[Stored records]
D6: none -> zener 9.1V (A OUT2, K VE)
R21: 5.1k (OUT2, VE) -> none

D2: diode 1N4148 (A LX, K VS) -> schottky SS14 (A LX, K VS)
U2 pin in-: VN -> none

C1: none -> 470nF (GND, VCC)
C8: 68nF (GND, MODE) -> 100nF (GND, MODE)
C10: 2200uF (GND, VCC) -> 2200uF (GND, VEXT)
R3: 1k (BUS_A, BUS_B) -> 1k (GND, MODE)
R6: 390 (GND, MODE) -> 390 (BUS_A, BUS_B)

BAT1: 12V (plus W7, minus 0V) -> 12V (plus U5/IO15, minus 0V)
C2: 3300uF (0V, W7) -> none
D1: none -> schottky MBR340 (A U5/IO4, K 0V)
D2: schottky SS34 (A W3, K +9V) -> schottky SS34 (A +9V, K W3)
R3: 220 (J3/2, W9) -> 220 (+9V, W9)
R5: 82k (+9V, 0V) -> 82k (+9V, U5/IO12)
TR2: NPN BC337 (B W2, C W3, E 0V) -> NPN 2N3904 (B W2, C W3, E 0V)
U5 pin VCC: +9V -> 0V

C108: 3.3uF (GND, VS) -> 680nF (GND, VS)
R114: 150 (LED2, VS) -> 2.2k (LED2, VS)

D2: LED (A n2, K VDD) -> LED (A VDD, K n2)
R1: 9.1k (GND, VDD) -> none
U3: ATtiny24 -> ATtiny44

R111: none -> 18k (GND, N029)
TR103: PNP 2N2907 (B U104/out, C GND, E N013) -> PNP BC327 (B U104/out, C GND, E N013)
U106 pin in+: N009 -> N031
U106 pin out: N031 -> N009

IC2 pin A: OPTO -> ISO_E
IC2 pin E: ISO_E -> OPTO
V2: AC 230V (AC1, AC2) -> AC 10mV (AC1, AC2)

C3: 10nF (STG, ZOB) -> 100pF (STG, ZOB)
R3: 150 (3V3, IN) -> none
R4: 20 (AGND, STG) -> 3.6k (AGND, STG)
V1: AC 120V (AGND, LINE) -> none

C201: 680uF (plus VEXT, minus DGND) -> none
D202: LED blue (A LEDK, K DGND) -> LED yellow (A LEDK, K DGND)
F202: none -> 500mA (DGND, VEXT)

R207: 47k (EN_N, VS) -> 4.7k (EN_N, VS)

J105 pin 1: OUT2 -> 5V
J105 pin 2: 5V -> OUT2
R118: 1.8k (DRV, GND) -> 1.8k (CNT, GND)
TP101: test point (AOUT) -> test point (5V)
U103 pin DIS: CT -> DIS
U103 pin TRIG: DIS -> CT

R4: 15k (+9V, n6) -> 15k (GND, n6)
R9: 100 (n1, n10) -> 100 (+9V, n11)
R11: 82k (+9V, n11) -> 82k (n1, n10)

*Your assignment*:
Print every entry exactly as written.

*Exercise solution*:
D6: none -> zener 9.1V (A OUT2, K VE)
R21: 5.1k (OUT2, VE) -> none

D2: diode 1N4148 (A LX, K VS) -> schottky SS14 (A LX, K VS)
U2 pin in-: VN -> none

C1: none -> 470nF (GND, VCC)
C8: 68nF (GND, MODE) -> 100nF (GND, MODE)
C10: 2200uF (GND, VCC) -> 2200uF (GND, VEXT)
R3: 1k (BUS_A, BUS_B) -> 1k (GND, MODE)
R6: 390 (GND, MODE) -> 390 (BUS_A, BUS_B)

BAT1: 12V (plus W7, minus 0V) -> 12V (plus U5/IO15, minus 0V)
C2: 3300uF (0V, W7) -> none
D1: none -> schottky MBR340 (A U5/IO4, K 0V)
D2: schottky SS34 (A W3, K +9V) -> schottky SS34 (A +9V, K W3)
R3: 220 (J3/2, W9) -> 220 (+9V, W9)
R5: 82k (+9V, 0V) -> 82k (+9V, U5/IO12)
TR2: NPN BC337 (B W2, C W3, E 0V) -> NPN 2N3904 (B W2, C W3, E 0V)
U5 pin VCC: +9V -> 0V

C108: 3.3uF (GND, VS) -> 680nF (GND, VS)
R114: 150 (LED2, VS) -> 2.2k (LED2, VS)

D2: LED (A n2, K VDD) -> LED (A VDD, K n2)
R1: 9.1k (GND, VDD) -> none
U3: ATtiny24 -> ATtiny44

R111: none -> 18k (GND, N029)
TR103: PNP 2N2907 (B U104/out, C GND, E N013) -> PNP BC327 (B U104/out, C GND, E N013)
U106 pin in+: N009 -> N031
U106 pin out: N031 -> N009

IC2 pin A: OPTO -> ISO_E
IC2 pin E: ISO_E -> OPTO
V2: AC 230V (AC1, AC2) -> AC 10mV (AC1, AC2)

C3: 10nF (STG, ZOB) -> 100pF (STG, ZOB)
R3: 150 (3V3, IN) -> none
R4: 20 (AGND, STG) -> 3.6k (AGND, STG)
V1: AC 120V (AGND, LINE) -> none

C201: 680uF (plus VEXT, minus DGND) -> none
D202: LED blue (A LEDK, K DGND) -> LED yellow (A LEDK, K DGND)
F202: none -> 500mA (DGND, VEXT)

R207: 47k (EN_N, VS) -> 4.7k (EN_N, VS)

J105 pin 1: OUT2 -> 5V
J105 pin 2: 5V -> OUT2
R118: 1.8k (DRV, GND) -> 1.8k (CNT, GND)
TP101: test point (AOUT) -> test point (5V)
U103 pin DIS: CT -> DIS
U103 pin TRIG: DIS -> CT

R4: 15k (+9V, n6) -> 15k (GND, n6)
R9: 100 (n1, n10) -> 100 (+9V, n11)
R11: 82k (+9V, n11) -> 82k (n1, n10)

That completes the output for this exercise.